-------- DATASET RECORDS

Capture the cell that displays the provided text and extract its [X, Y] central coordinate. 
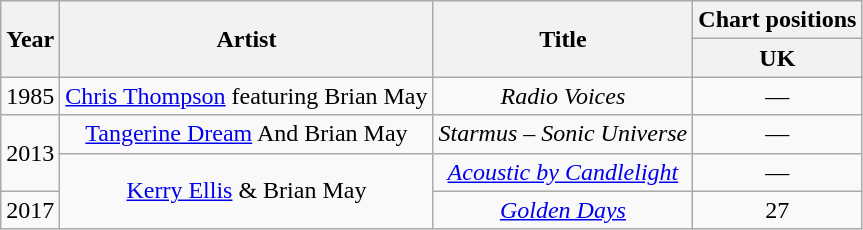
UK [778, 58]
Starmus – Sonic Universe [563, 134]
Artist [246, 39]
2013 [30, 153]
2017 [30, 210]
Chris Thompson featuring Brian May [246, 96]
Tangerine Dream And Brian May [246, 134]
Chart positions [778, 20]
Title [563, 39]
27 [778, 210]
Kerry Ellis & Brian May [246, 191]
1985 [30, 96]
Radio Voices [563, 96]
Acoustic by Candlelight [563, 172]
Golden Days [563, 210]
Year [30, 39]
Output the [X, Y] coordinate of the center of the cell containing the given text.  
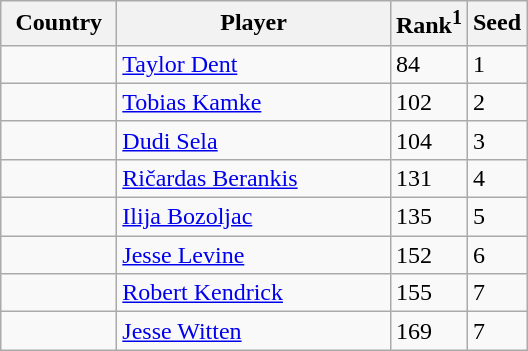
1 [496, 64]
Tobias Kamke [254, 102]
102 [428, 102]
2 [496, 102]
3 [496, 140]
Robert Kendrick [254, 293]
Jesse Levine [254, 255]
Player [254, 24]
Dudi Sela [254, 140]
169 [428, 331]
5 [496, 217]
Jesse Witten [254, 331]
131 [428, 178]
Taylor Dent [254, 64]
Ilija Bozoljac [254, 217]
104 [428, 140]
135 [428, 217]
84 [428, 64]
Country [59, 24]
152 [428, 255]
Rank1 [428, 24]
155 [428, 293]
Ričardas Berankis [254, 178]
6 [496, 255]
4 [496, 178]
Seed [496, 24]
Capture the cell that displays the provided text and extract its (x, y) central coordinate. 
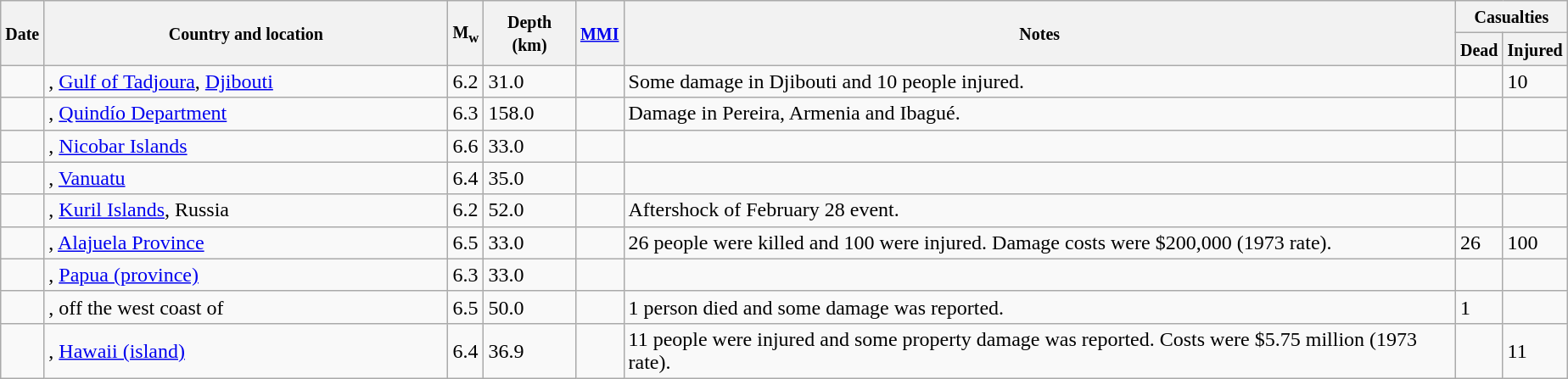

----------------

### THE PROBLEM
Find every line in the records that contains the word "central" and copy each of those lines.

### FINAL ANSWER
Capture the cell that displays the provided text and extract its [X, Y] central coordinate. 
Capture the cell that displays the provided text and extract its (x, y) central coordinate. 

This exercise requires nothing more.